(Scene change data)
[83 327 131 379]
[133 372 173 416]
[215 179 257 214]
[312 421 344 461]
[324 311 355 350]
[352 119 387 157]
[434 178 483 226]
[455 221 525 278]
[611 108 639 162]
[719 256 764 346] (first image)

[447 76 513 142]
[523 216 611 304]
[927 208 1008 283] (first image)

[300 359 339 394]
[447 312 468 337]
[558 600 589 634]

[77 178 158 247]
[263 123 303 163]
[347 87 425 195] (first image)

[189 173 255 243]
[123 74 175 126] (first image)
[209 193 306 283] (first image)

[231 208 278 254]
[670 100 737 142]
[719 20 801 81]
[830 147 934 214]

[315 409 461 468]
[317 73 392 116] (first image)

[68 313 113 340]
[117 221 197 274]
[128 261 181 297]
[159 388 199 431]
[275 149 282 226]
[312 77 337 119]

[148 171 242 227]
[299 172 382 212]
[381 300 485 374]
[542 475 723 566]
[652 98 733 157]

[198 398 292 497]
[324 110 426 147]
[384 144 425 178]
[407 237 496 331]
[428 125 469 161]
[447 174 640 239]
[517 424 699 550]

→ ASSIGNMENT:
Give the entries again in full, with nothing changed.

→ ANSWER FOR THE TASK:
[83 327 131 379]
[133 372 173 416]
[215 179 257 214]
[312 421 344 461]
[324 311 355 350]
[352 119 387 157]
[434 178 483 226]
[455 221 525 278]
[611 108 639 162]
[719 256 764 346] (first image)

[447 76 513 142]
[523 216 611 304]
[927 208 1008 283] (first image)

[300 359 339 394]
[447 312 468 337]
[558 600 589 634]

[77 178 158 247]
[263 123 303 163]
[347 87 425 195] (first image)

[189 173 255 243]
[123 74 175 126] (first image)
[209 193 306 283] (first image)

[231 208 278 254]
[670 100 737 142]
[719 20 801 81]
[830 147 934 214]

[315 409 461 468]
[317 73 392 116] (first image)

[68 313 113 340]
[117 221 197 274]
[128 261 181 297]
[159 388 199 431]
[275 149 282 226]
[312 77 337 119]

[148 171 242 227]
[299 172 382 212]
[381 300 485 374]
[542 475 723 566]
[652 98 733 157]

[198 398 292 497]
[324 110 426 147]
[384 144 425 178]
[407 237 496 331]
[428 125 469 161]
[447 174 640 239]
[517 424 699 550]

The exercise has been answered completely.